* Data extract:
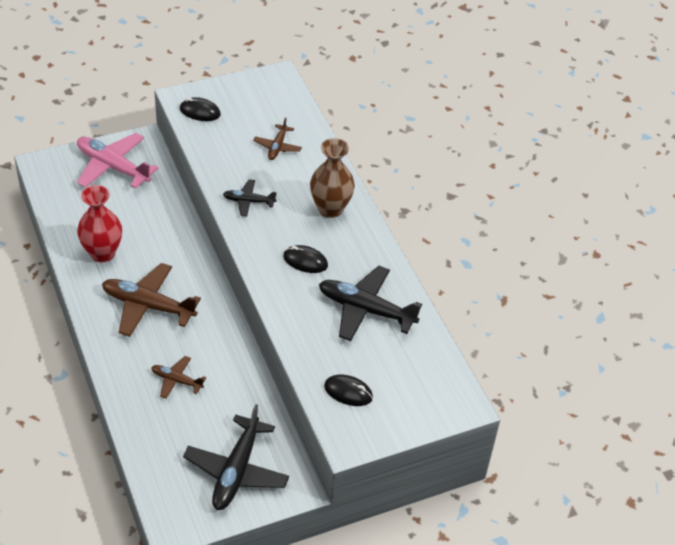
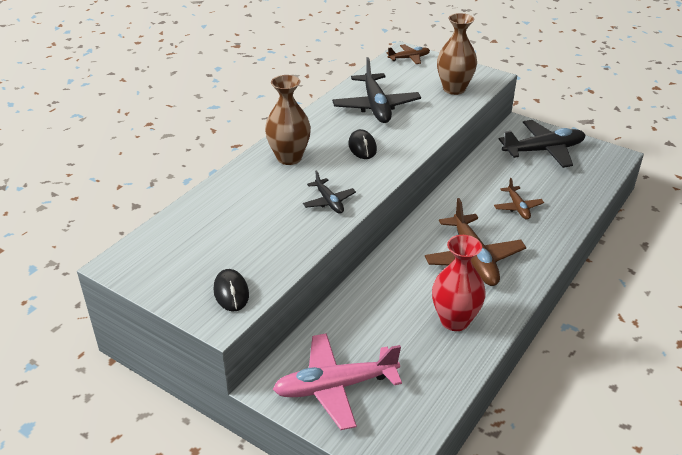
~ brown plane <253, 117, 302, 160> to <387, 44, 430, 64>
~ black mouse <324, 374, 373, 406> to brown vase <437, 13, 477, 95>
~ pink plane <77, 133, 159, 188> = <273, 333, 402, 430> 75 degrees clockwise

* Work instructions:
Could you restate the material word for word, skipping any pictures it holds?

* Your response:
~ brown plane <253, 117, 302, 160> to <387, 44, 430, 64>
~ black mouse <324, 374, 373, 406> to brown vase <437, 13, 477, 95>
~ pink plane <77, 133, 159, 188> = <273, 333, 402, 430> 75 degrees clockwise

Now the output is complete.